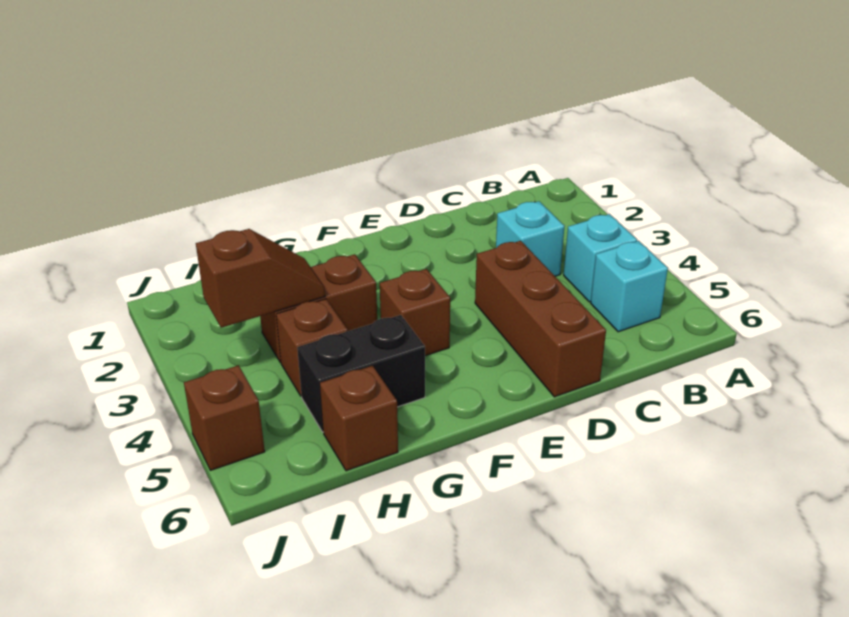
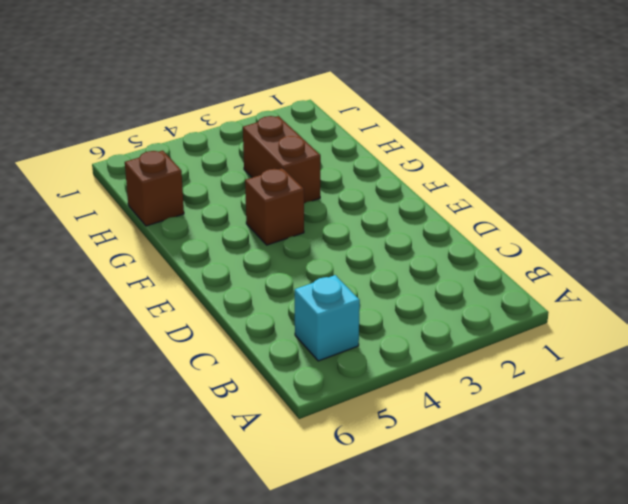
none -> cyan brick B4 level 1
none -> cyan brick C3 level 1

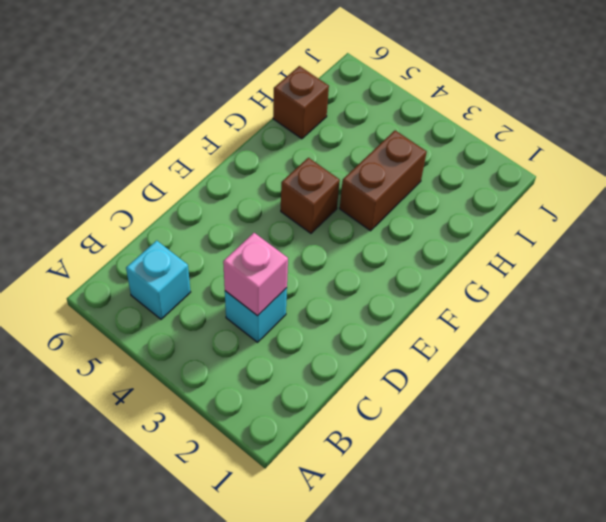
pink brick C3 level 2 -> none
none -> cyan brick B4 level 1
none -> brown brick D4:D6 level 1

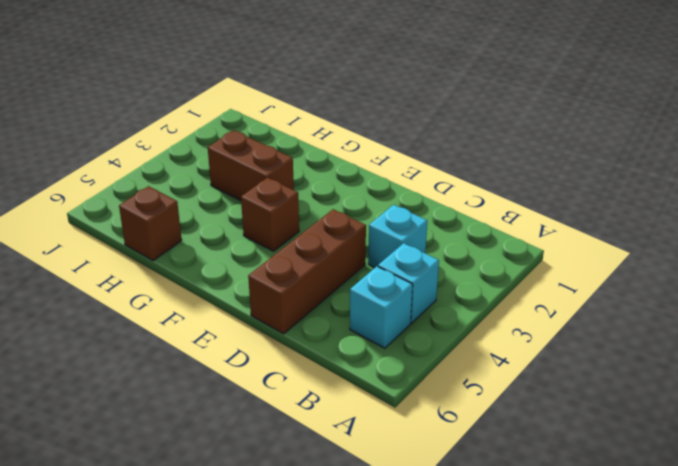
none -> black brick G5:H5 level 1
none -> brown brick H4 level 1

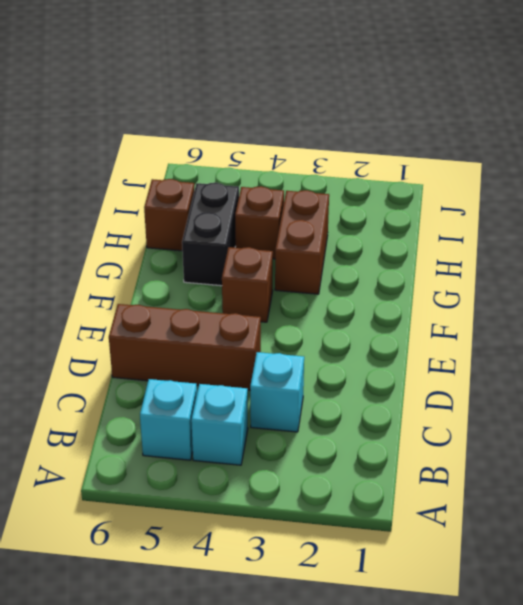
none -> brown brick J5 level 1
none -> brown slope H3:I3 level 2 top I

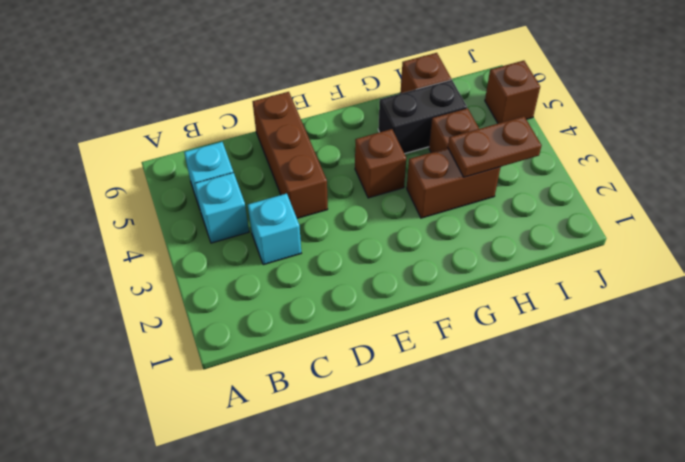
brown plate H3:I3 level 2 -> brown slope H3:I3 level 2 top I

────────

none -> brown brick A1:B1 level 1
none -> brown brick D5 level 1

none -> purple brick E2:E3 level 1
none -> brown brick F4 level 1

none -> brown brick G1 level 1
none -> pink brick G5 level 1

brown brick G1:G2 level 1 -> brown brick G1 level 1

────────

What this task involves
Within the data above, repeat exactly the lines from the one bearing "none -> brown brick D4:D6 level 1" through the one bearing "brown plate H3:I3". Include no pictures and nothing else.

Result of the task
none -> brown brick D4:D6 level 1

none -> black brick G5:H5 level 1
none -> brown brick H4 level 1

none -> brown brick J5 level 1
none -> brown slope H3:I3 level 2 top I

brown plate H3:I3 level 2 -> brown slope H3:I3 level 2 top I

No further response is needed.